Data to process ::
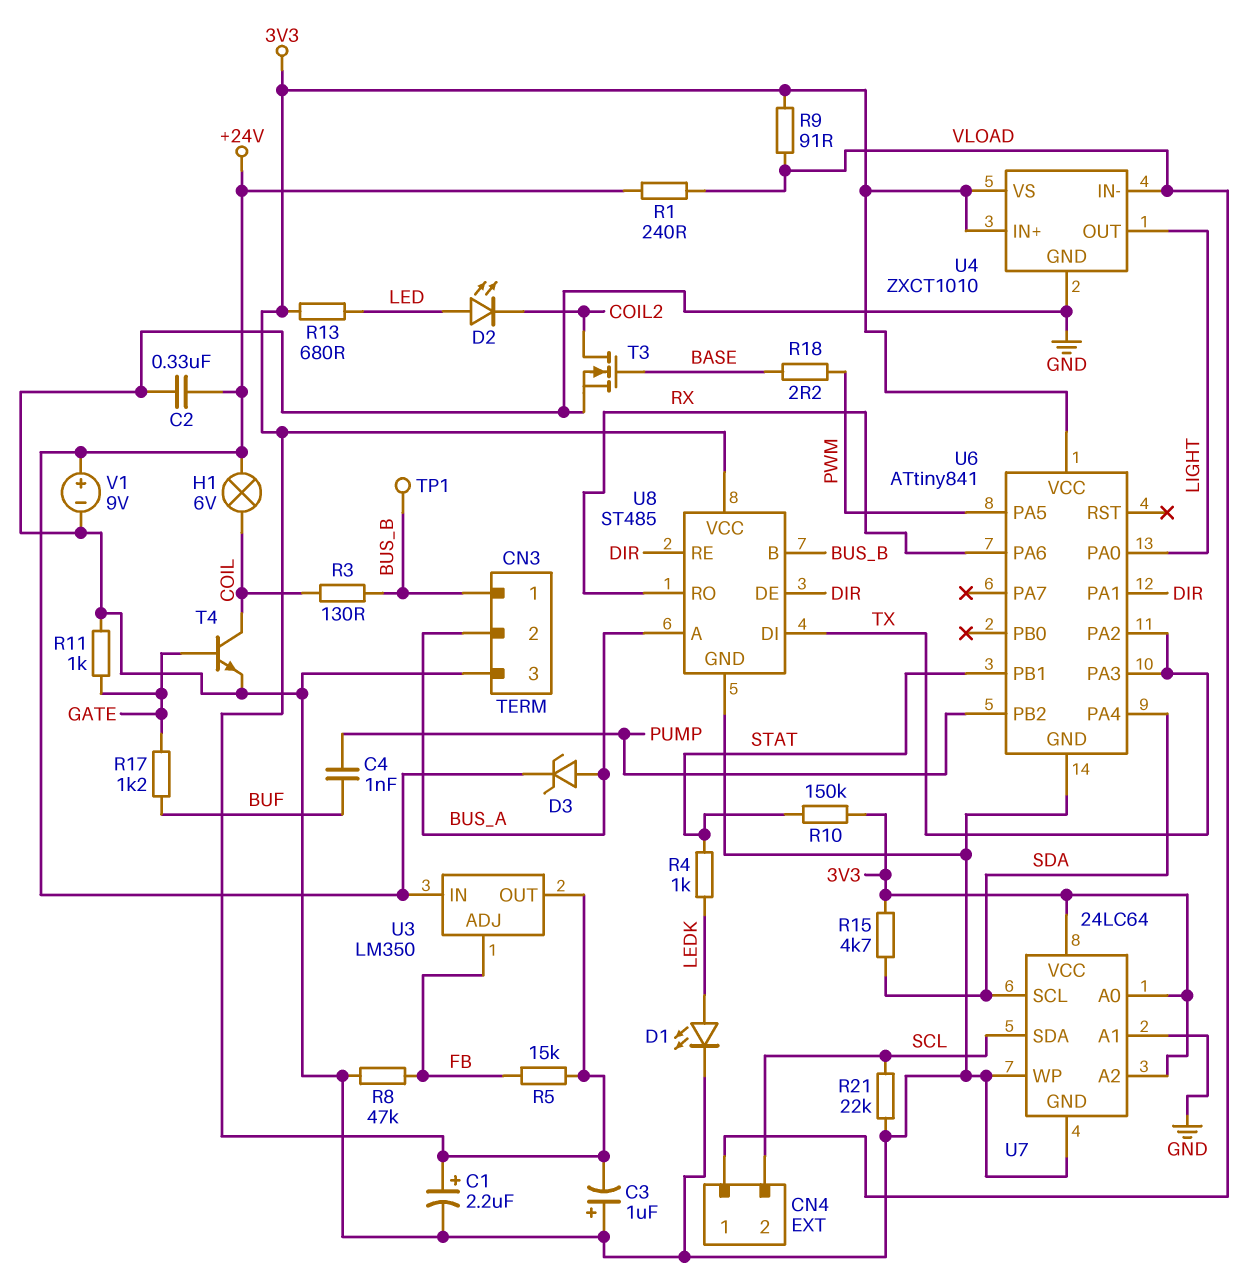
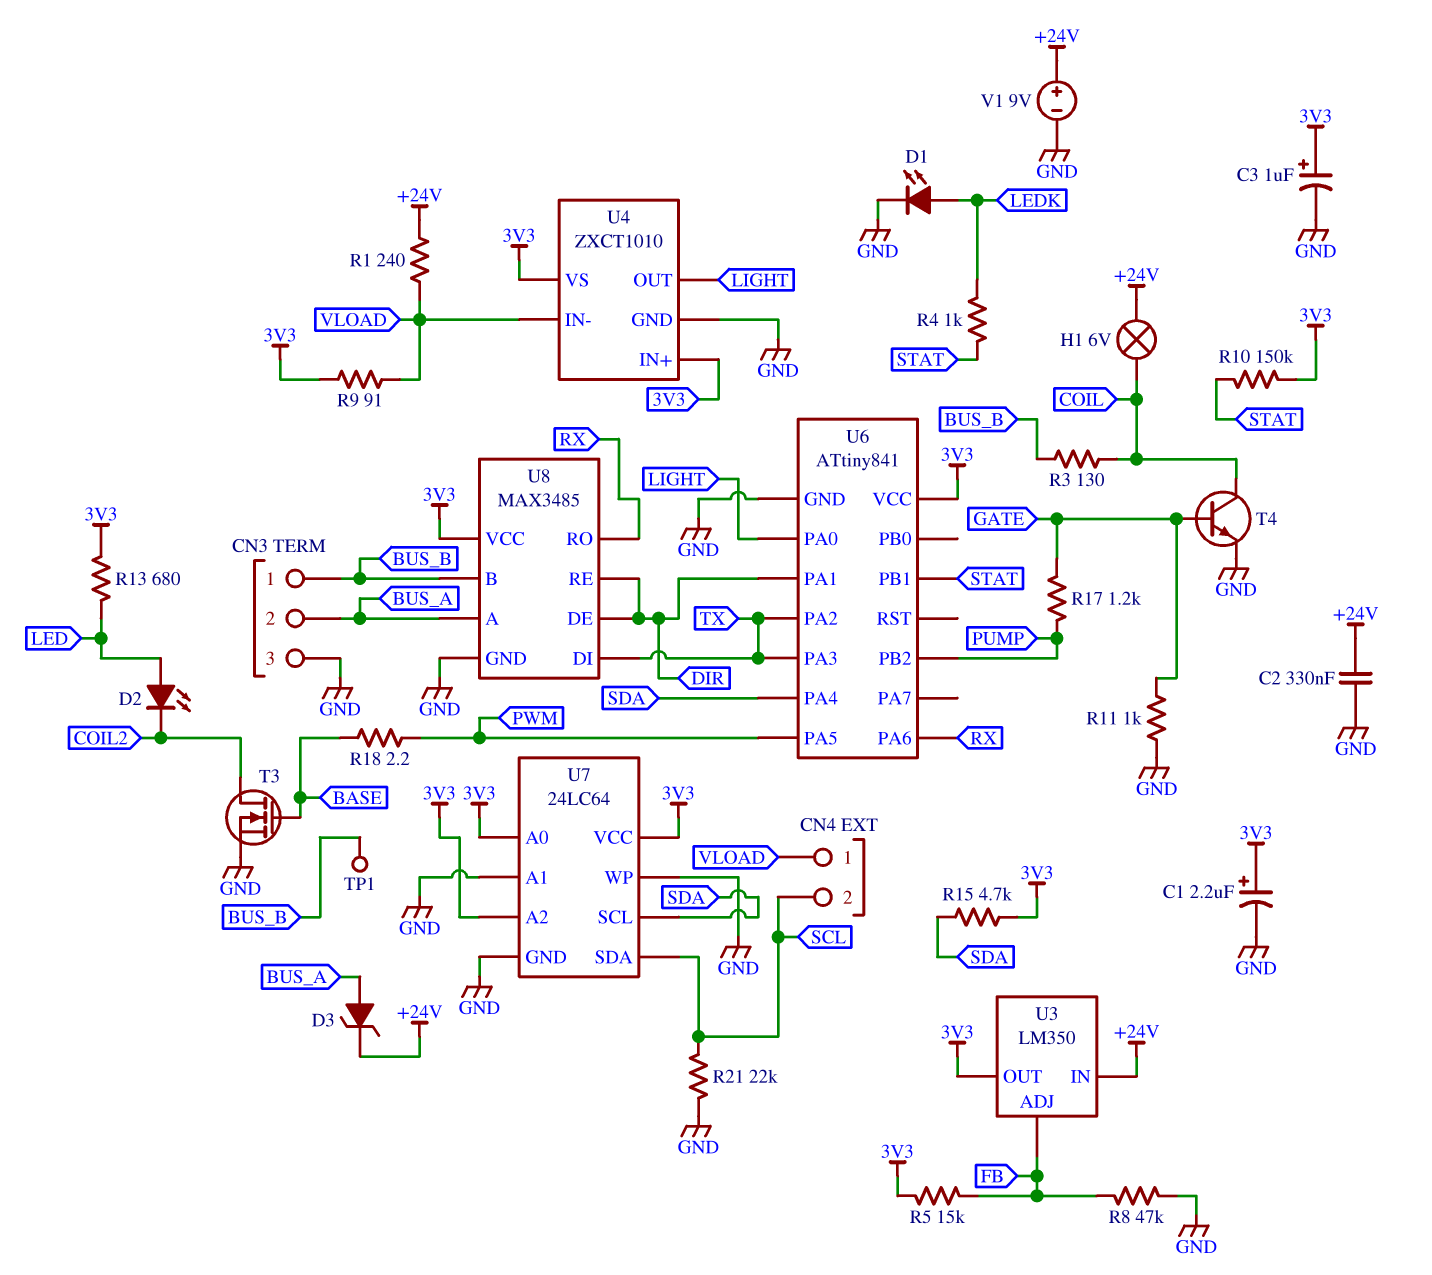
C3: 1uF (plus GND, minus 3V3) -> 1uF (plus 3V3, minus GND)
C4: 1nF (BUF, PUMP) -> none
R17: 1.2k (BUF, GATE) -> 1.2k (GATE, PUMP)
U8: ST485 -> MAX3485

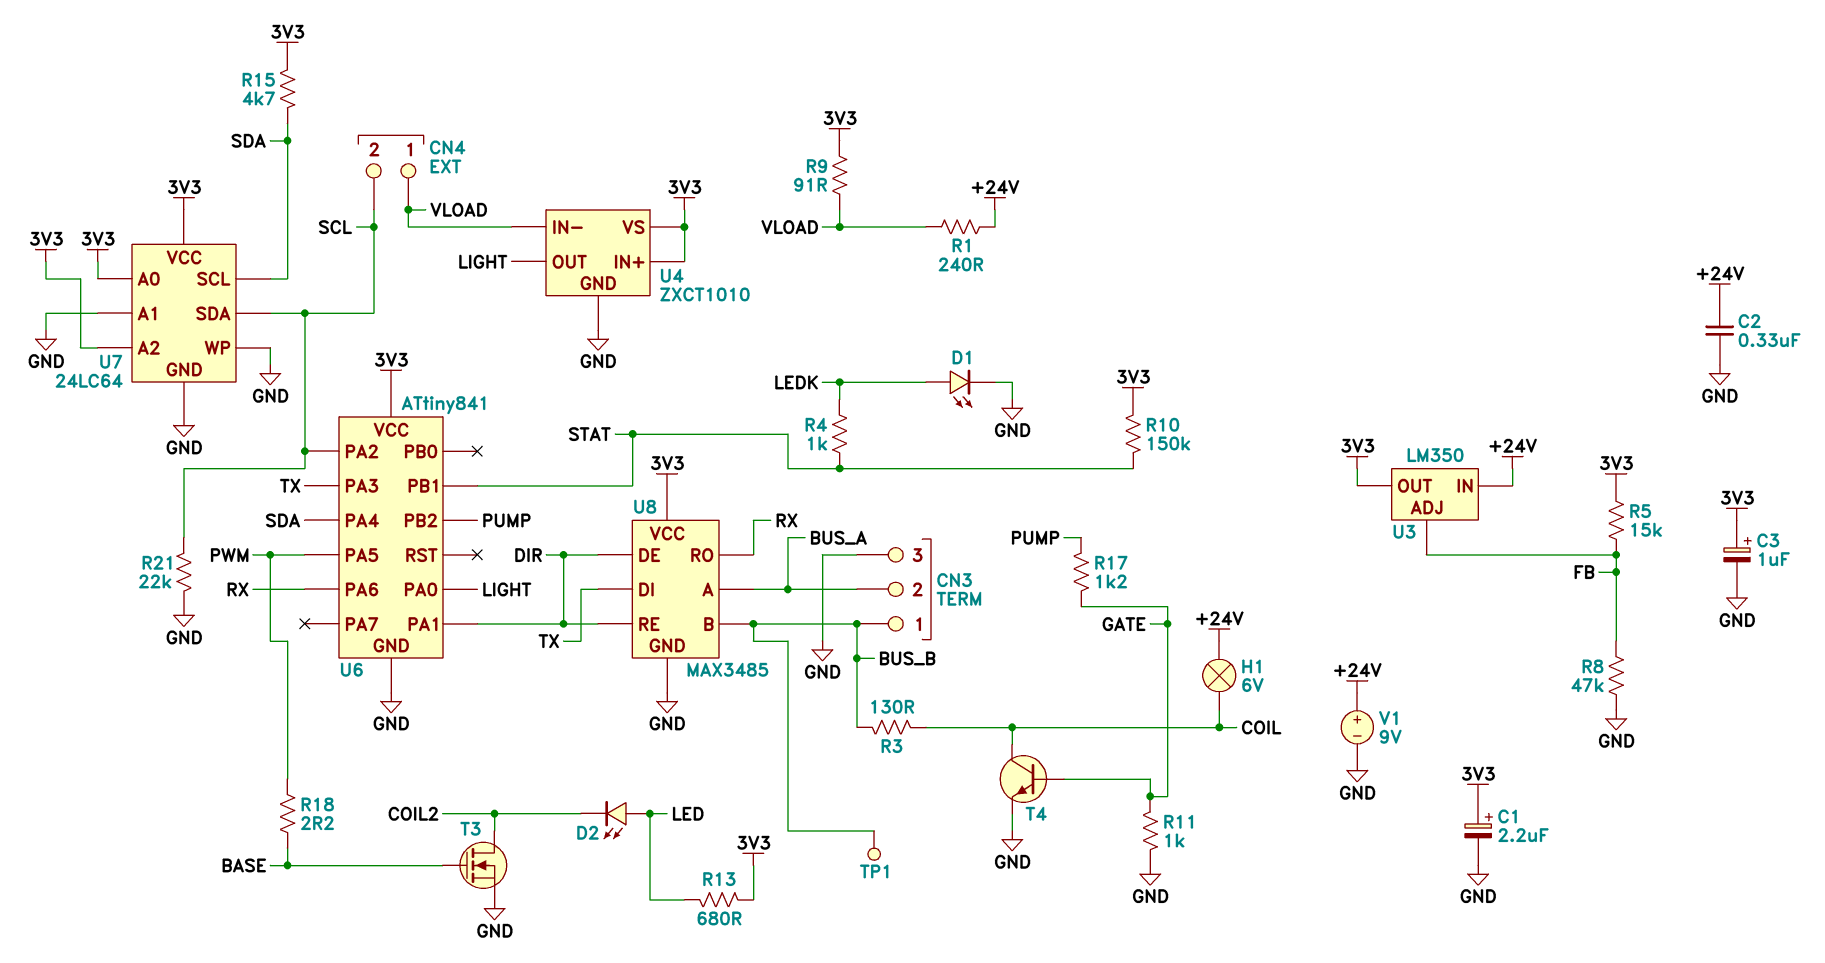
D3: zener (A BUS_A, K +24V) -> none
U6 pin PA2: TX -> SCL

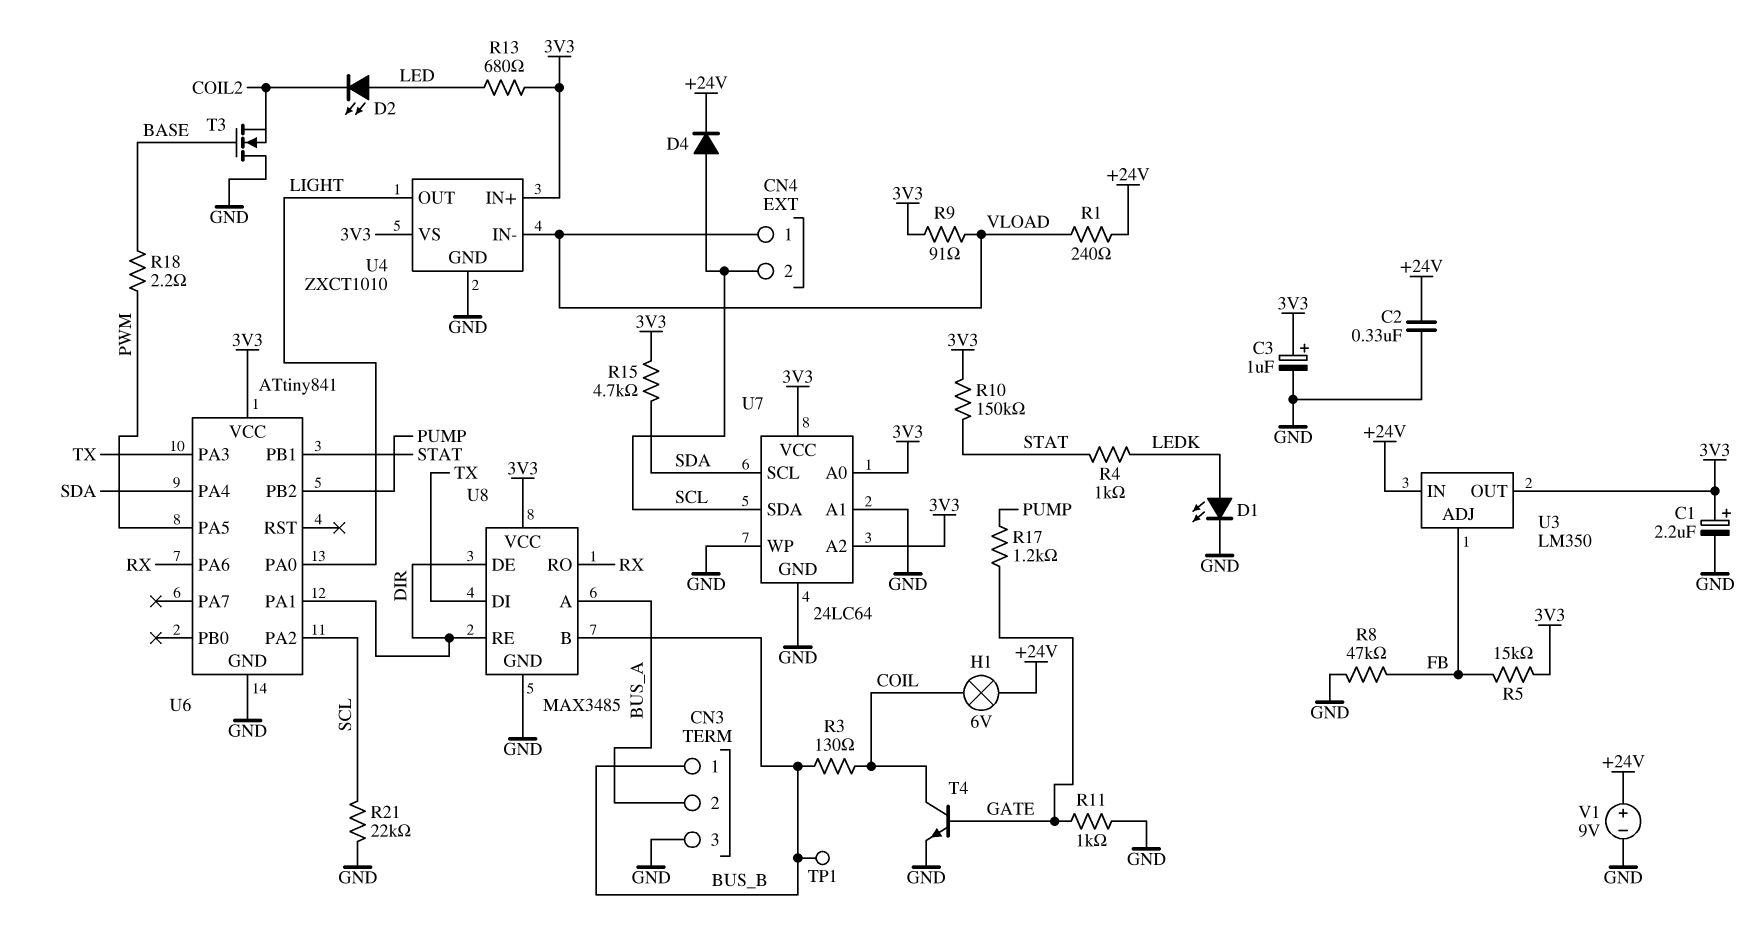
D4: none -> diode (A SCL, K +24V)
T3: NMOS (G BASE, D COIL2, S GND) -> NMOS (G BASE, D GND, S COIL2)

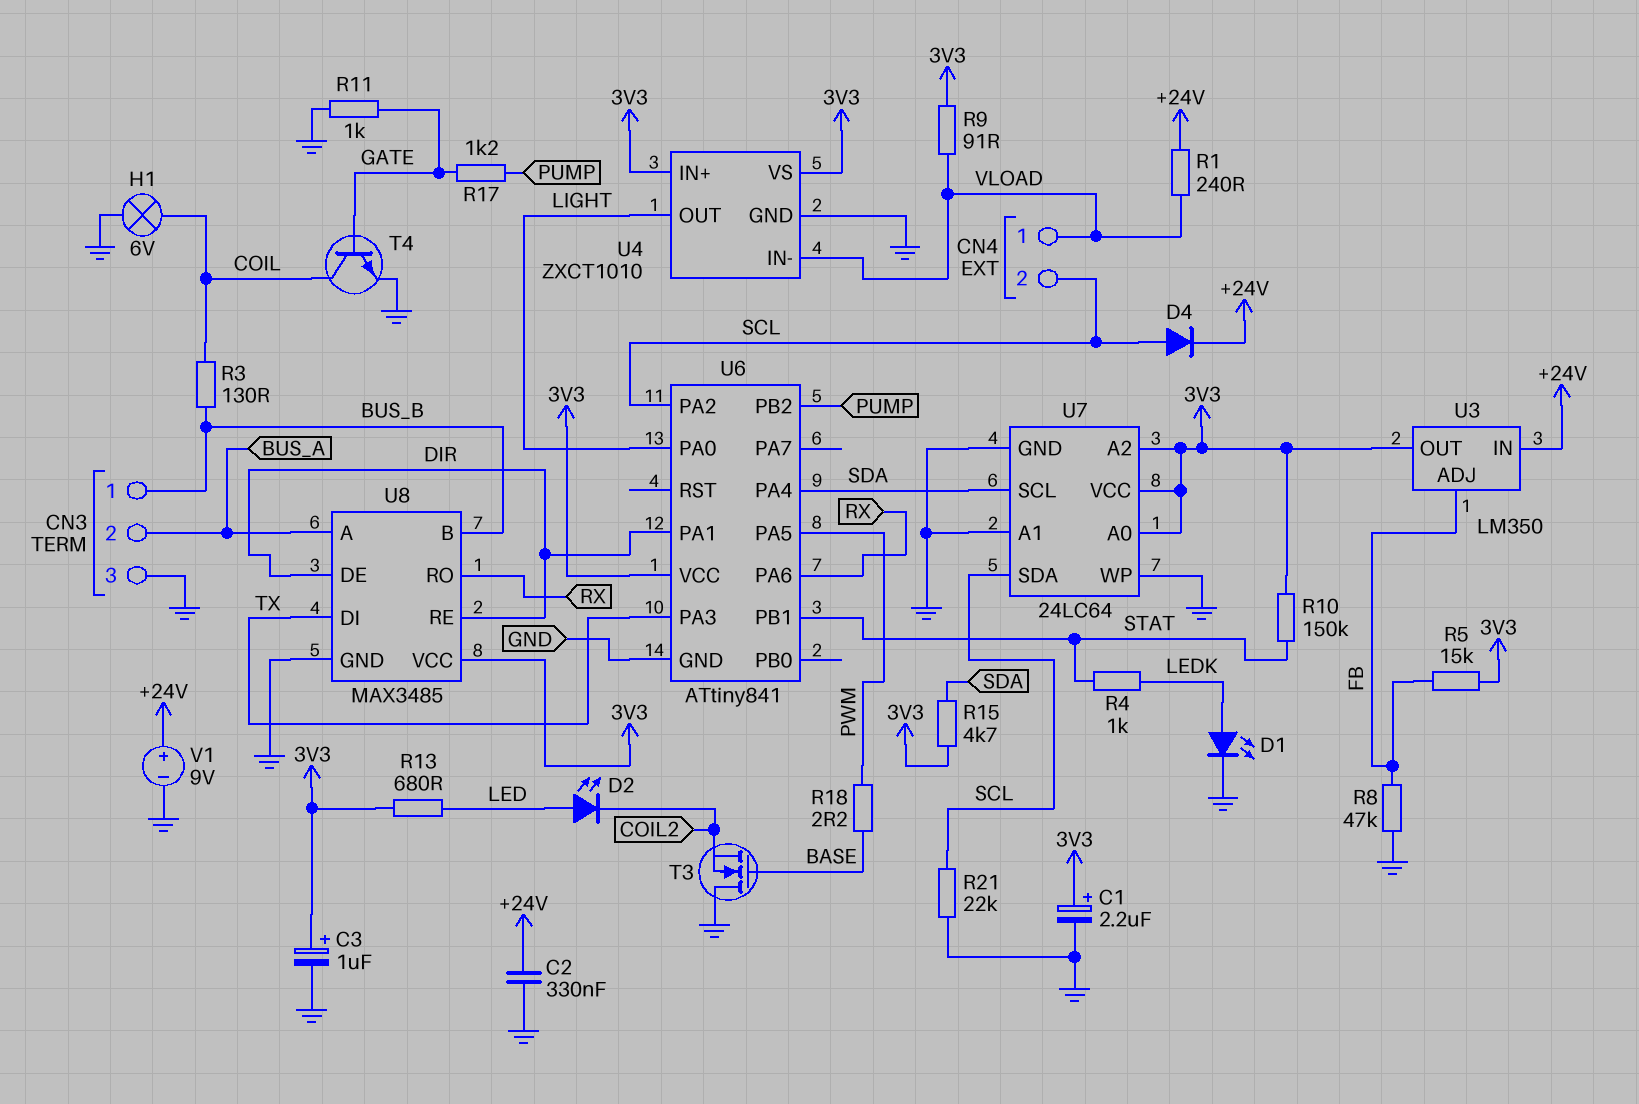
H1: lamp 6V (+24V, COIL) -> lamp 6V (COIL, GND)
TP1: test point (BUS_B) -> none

* * *

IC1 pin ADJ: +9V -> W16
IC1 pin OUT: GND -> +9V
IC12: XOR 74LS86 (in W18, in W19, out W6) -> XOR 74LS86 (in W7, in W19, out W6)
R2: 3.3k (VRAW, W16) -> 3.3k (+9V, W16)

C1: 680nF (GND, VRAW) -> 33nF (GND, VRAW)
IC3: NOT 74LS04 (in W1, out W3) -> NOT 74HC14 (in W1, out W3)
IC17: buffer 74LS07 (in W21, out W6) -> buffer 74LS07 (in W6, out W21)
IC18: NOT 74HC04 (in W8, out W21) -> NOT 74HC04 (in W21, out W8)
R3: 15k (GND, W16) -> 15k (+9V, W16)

Exercise goal :: In the records above, find the line containing "D3: zener (A BUS_A, K +24V) -> none" and the line containing "TP1: test point (BUS_B) -> none", then give both of them again word for word along with every line between. Omit any pictures.

Written answer ::
D3: zener (A BUS_A, K +24V) -> none
U6 pin PA2: TX -> SCL

D4: none -> diode (A SCL, K +24V)
T3: NMOS (G BASE, D COIL2, S GND) -> NMOS (G BASE, D GND, S COIL2)

H1: lamp 6V (+24V, COIL) -> lamp 6V (COIL, GND)
TP1: test point (BUS_B) -> none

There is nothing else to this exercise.